→ **Task objective**: Please, in the data that follows, copy exactly the lines from the line with "white 406 98" through the last one, both included. Do not include pictures.

→ **Given records**:
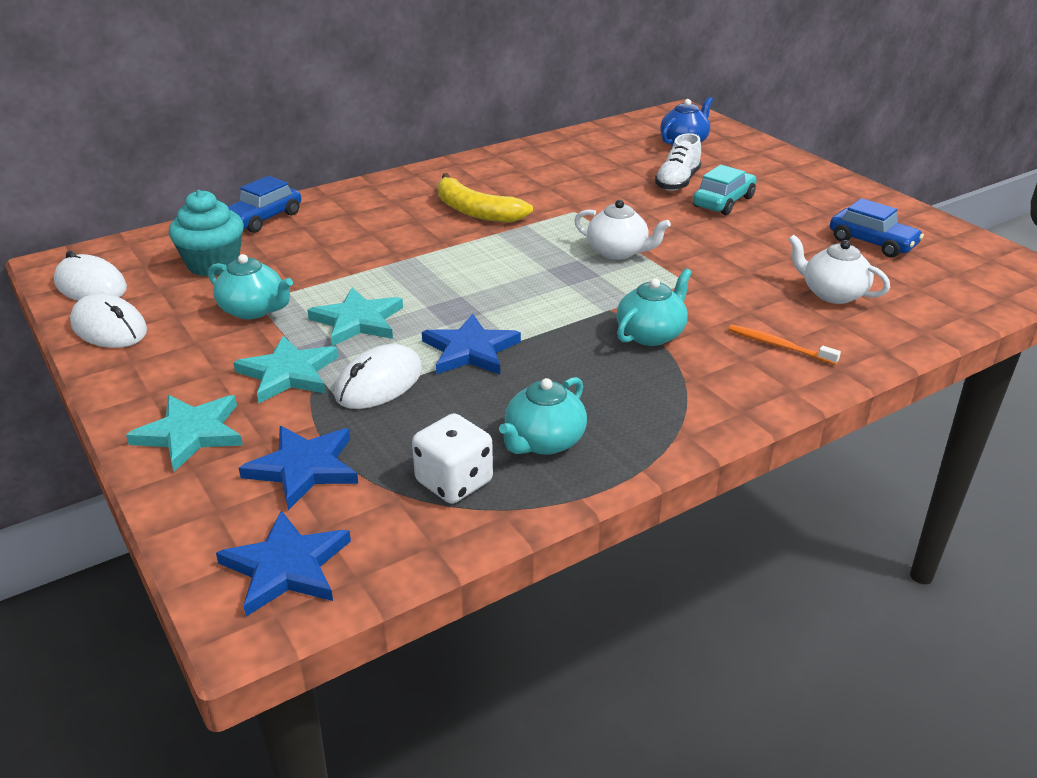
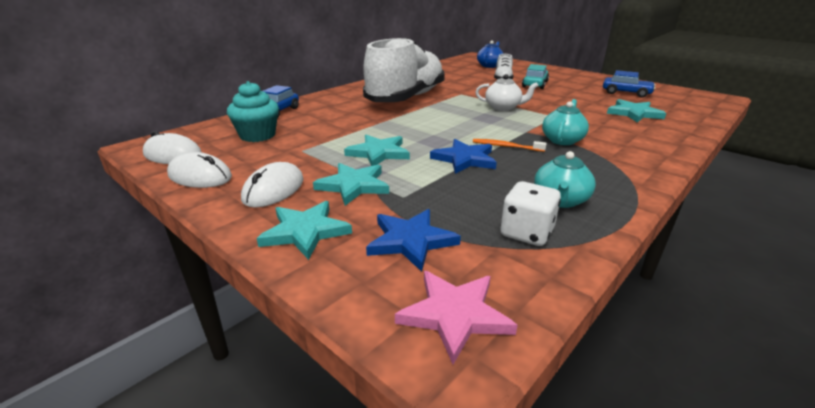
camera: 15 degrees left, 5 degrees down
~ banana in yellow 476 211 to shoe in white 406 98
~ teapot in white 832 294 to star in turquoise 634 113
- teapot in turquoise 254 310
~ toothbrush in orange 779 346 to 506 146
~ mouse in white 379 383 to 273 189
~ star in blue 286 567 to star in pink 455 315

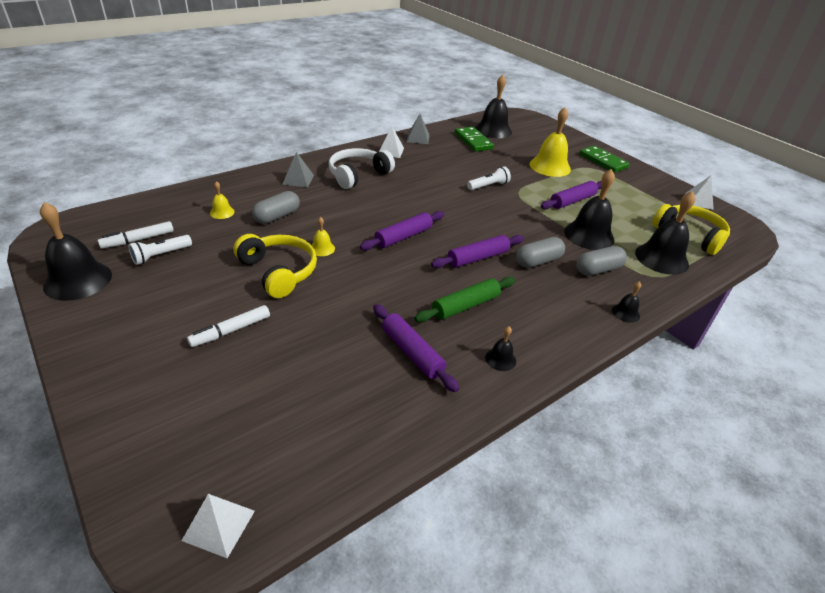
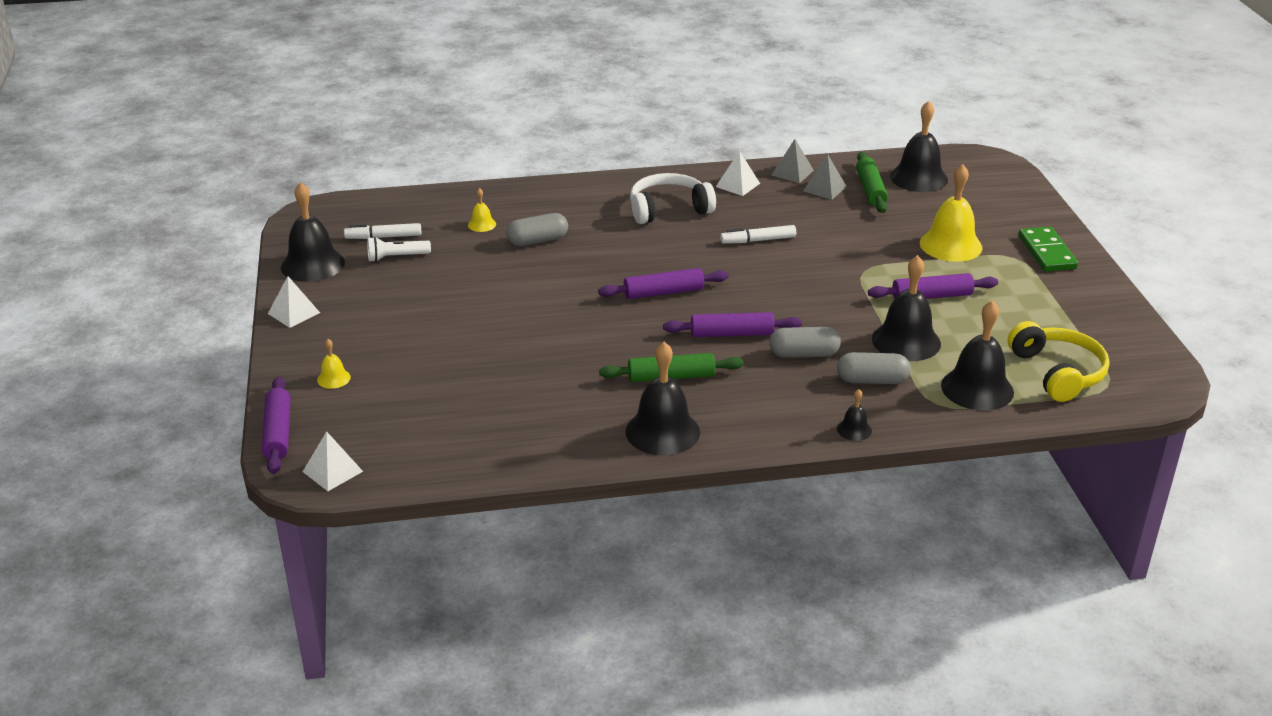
camera: 30 degrees right, 5 degrees down
~ domino in green 473 141 to rolling pin in green 870 190
~ pyramid in grey 298 179 to 824 188
- flashlight in white 488 186
~ pyramid in white 699 201 to 293 313
~ bell in yellow 322 248 to 333 378
- headphones in yellow 278 272
~ rolling pin in purple 412 352 to 278 433
~ marker in white 231 331 to 758 240
~ bell in black 500 359 = 662 431 x2.14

→ **Reply to the task**:
~ banana in yellow 476 211 to shoe in white 406 98
~ teapot in white 832 294 to star in turquoise 634 113
- teapot in turquoise 254 310
~ toothbrush in orange 779 346 to 506 146
~ mouse in white 379 383 to 273 189
~ star in blue 286 567 to star in pink 455 315

camera: 30 degrees right, 5 degrees down
~ domino in green 473 141 to rolling pin in green 870 190
~ pyramid in grey 298 179 to 824 188
- flashlight in white 488 186
~ pyramid in white 699 201 to 293 313
~ bell in yellow 322 248 to 333 378
- headphones in yellow 278 272
~ rolling pin in purple 412 352 to 278 433
~ marker in white 231 331 to 758 240
~ bell in black 500 359 = 662 431 x2.14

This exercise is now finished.